▶ [WHAT IS EXPECTED]:
In the items running from the line containing "orange rectangle at" through the line containing "gray pentagon at", rename "moved" to "shifted". Return only those lines, changed in nothing else.

▶ [SUPPLIED DATA]:
----------------------------------------
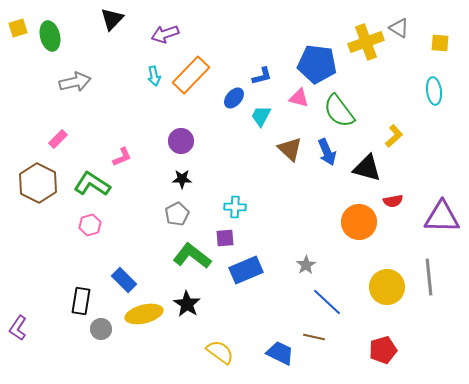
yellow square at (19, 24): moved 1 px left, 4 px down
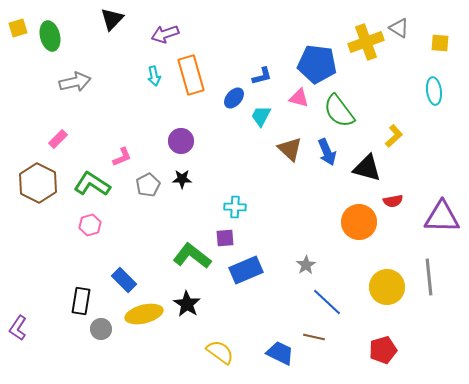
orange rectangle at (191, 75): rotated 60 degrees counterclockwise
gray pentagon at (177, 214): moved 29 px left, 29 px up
----------------------------------------
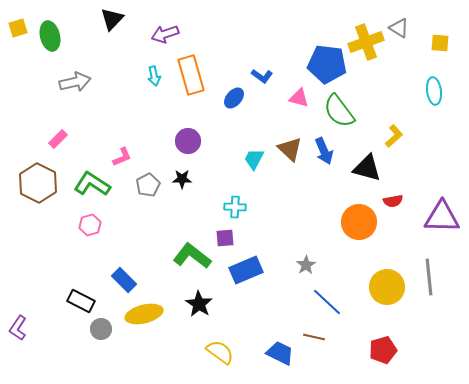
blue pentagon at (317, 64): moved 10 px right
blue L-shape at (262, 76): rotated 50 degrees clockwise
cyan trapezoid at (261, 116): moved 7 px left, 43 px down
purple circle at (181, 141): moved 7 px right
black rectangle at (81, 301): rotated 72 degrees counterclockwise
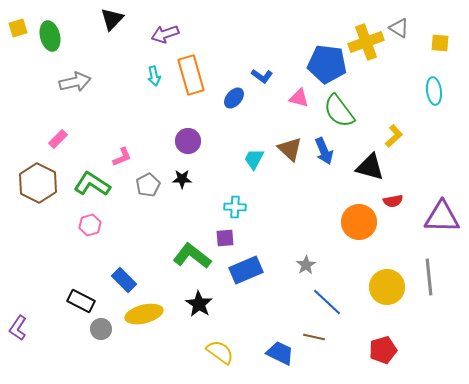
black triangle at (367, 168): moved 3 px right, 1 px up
----------------------------------------
▶ [RESULT OF THE EXERCISE]:
orange rectangle at (191, 75): rotated 60 degrees counterclockwise
gray pentagon at (177, 214): shifted 29 px left, 29 px up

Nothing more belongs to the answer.